What lines in the records below contain the string "MOSI"? Copy every one.

Revision tracking records:
• • •

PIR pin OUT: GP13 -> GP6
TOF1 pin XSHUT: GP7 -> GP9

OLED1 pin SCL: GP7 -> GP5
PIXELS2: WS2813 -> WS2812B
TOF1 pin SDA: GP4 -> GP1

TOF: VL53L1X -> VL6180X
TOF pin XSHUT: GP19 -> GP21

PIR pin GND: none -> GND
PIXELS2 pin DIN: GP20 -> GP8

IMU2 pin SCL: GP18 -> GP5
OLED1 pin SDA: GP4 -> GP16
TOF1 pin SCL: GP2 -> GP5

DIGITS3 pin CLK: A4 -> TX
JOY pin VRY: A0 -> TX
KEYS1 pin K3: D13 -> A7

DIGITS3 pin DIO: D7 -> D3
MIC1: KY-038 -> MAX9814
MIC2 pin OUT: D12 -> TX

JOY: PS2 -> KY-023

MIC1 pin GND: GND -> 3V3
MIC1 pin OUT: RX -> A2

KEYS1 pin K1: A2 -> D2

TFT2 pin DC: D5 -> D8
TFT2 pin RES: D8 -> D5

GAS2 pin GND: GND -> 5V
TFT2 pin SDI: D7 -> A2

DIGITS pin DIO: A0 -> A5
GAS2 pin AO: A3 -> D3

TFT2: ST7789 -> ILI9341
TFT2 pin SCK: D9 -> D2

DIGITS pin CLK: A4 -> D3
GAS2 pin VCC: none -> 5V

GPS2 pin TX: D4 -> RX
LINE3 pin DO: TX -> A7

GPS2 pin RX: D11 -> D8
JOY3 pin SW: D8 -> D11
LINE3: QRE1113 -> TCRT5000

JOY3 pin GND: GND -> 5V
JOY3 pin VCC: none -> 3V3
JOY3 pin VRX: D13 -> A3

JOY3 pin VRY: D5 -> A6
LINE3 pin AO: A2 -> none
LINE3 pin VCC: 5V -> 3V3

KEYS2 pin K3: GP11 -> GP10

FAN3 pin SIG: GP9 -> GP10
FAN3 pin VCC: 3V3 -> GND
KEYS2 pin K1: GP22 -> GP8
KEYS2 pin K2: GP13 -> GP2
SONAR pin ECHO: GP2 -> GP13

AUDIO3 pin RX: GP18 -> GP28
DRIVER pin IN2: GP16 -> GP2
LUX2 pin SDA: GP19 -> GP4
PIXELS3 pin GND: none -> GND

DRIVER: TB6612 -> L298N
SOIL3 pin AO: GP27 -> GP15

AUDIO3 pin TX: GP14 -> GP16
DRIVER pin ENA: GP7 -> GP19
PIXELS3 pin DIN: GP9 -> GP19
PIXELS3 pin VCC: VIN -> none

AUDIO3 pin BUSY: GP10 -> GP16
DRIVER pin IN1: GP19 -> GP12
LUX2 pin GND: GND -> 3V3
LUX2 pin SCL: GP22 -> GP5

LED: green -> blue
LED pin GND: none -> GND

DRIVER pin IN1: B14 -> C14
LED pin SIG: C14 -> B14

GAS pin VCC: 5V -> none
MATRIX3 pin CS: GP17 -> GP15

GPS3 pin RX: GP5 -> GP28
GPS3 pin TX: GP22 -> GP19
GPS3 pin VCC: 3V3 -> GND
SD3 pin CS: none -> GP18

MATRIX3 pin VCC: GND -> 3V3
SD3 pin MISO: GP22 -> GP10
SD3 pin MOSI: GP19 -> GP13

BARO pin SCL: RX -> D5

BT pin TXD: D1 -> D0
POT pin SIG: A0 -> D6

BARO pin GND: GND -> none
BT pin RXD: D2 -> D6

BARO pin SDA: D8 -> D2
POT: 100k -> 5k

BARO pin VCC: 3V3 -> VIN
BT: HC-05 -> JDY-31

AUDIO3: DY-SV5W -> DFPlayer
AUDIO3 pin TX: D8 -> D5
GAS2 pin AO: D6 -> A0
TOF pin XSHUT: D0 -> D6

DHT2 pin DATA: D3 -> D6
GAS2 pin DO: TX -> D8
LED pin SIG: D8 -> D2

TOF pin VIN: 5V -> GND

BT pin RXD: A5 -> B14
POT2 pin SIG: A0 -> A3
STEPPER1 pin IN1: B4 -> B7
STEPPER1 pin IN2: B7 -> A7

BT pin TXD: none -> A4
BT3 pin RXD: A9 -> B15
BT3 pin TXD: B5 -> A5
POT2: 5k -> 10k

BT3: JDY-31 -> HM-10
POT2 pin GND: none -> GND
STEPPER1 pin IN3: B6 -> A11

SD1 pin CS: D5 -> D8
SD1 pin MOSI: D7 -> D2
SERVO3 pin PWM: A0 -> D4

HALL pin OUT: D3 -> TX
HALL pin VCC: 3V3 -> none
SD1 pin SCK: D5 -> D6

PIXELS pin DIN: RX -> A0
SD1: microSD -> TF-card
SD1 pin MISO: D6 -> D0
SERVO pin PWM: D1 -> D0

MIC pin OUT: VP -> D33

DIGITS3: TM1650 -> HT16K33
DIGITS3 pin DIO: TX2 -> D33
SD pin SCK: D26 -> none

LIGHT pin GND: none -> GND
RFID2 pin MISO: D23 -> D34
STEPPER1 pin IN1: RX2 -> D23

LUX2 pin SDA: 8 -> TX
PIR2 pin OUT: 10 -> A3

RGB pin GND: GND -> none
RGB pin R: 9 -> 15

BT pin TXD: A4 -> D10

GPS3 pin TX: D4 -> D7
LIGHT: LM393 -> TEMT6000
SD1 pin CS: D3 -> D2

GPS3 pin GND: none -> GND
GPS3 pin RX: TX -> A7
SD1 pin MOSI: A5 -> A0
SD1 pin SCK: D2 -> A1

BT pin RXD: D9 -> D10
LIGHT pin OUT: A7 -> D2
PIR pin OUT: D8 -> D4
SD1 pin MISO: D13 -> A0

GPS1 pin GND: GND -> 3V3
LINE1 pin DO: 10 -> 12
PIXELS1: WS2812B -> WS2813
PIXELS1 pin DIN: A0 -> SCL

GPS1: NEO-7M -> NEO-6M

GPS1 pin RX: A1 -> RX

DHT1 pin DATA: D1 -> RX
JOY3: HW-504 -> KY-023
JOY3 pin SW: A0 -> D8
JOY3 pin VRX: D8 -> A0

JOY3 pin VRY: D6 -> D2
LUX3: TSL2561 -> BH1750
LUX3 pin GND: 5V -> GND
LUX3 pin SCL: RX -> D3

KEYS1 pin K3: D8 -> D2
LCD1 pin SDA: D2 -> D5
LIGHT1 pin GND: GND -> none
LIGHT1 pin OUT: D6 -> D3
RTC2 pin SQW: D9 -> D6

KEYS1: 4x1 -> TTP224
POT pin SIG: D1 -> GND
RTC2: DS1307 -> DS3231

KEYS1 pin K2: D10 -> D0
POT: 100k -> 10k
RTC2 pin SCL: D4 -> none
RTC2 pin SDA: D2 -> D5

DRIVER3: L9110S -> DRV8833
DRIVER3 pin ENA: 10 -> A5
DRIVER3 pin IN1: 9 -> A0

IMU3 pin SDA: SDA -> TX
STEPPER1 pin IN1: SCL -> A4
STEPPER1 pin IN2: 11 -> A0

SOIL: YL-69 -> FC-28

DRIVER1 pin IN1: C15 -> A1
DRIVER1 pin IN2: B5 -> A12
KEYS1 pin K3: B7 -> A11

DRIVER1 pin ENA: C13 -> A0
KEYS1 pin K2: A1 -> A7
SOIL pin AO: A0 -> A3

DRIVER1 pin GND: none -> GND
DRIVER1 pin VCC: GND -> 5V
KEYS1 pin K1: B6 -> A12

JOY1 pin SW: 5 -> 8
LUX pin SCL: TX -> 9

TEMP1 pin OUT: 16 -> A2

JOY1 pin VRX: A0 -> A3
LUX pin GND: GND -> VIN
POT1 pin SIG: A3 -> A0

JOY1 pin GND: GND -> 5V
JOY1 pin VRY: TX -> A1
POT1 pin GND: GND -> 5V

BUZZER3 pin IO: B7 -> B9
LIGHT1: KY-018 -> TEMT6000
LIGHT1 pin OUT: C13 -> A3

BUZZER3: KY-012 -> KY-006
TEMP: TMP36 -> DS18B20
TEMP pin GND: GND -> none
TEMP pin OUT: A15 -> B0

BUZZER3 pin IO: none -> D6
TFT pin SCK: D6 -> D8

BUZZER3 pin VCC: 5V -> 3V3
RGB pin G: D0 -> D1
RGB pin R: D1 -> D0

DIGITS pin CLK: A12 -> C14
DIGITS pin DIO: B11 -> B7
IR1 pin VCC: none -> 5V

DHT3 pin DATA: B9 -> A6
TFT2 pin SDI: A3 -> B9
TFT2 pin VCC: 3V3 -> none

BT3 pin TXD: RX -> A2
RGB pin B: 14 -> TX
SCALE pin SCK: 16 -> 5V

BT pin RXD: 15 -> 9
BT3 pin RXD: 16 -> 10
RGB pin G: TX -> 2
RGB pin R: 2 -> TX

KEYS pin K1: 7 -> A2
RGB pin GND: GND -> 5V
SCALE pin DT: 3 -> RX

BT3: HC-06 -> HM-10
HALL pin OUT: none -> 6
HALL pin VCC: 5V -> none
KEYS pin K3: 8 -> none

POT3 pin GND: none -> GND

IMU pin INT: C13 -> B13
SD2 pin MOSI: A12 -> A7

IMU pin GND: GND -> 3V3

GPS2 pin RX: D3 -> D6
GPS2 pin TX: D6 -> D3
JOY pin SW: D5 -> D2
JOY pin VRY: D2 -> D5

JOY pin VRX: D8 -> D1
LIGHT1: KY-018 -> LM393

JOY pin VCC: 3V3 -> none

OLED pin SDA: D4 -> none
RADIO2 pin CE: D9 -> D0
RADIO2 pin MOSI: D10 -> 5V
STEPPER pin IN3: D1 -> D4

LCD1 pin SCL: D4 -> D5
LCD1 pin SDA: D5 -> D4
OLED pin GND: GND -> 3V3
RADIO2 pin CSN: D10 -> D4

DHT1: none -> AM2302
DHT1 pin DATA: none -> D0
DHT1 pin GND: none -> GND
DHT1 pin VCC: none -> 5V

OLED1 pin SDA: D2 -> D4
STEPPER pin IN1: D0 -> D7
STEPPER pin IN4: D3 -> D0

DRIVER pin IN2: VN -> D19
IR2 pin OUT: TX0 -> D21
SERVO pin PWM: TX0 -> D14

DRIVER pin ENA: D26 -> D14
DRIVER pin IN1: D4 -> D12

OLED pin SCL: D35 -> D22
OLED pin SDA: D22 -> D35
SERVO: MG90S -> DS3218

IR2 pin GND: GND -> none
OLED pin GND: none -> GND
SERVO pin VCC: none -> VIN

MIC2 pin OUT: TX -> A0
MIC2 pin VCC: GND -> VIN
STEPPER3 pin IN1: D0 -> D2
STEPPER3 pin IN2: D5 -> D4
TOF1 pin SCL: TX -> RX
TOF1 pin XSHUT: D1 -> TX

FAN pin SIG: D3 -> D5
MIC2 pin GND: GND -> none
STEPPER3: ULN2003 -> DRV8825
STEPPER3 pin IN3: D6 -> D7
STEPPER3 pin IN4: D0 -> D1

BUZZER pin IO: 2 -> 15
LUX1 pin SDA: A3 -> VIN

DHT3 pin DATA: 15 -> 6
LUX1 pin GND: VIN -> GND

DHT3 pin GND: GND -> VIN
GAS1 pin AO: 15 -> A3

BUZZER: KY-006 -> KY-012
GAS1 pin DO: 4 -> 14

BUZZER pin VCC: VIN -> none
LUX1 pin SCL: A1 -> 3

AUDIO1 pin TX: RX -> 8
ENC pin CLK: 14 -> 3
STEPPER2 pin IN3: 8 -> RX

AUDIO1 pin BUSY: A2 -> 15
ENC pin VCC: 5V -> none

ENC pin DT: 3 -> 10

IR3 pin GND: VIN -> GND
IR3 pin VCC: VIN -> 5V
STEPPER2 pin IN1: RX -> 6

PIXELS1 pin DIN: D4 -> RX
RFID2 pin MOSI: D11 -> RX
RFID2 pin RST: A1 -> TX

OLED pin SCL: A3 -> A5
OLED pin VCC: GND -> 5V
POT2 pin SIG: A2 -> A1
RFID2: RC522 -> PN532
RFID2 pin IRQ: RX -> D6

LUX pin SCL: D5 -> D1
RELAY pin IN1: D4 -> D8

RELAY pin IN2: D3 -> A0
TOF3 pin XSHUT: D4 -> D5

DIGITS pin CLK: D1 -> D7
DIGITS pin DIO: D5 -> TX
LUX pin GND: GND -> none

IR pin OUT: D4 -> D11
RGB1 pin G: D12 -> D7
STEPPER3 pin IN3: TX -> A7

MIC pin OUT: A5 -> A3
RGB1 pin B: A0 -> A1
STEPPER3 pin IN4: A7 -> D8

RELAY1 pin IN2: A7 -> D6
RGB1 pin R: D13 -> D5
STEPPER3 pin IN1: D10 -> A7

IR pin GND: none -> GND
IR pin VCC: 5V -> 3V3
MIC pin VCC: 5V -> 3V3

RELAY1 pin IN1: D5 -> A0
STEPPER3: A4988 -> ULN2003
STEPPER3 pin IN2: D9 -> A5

• • •

Written solution:
SD3 pin MOSI: GP19 -> GP13
SD1 pin MOSI: D7 -> D2
SD1 pin MOSI: A5 -> A0
SD2 pin MOSI: A12 -> A7
RADIO2 pin MOSI: D10 -> 5V
RFID2 pin MOSI: D11 -> RX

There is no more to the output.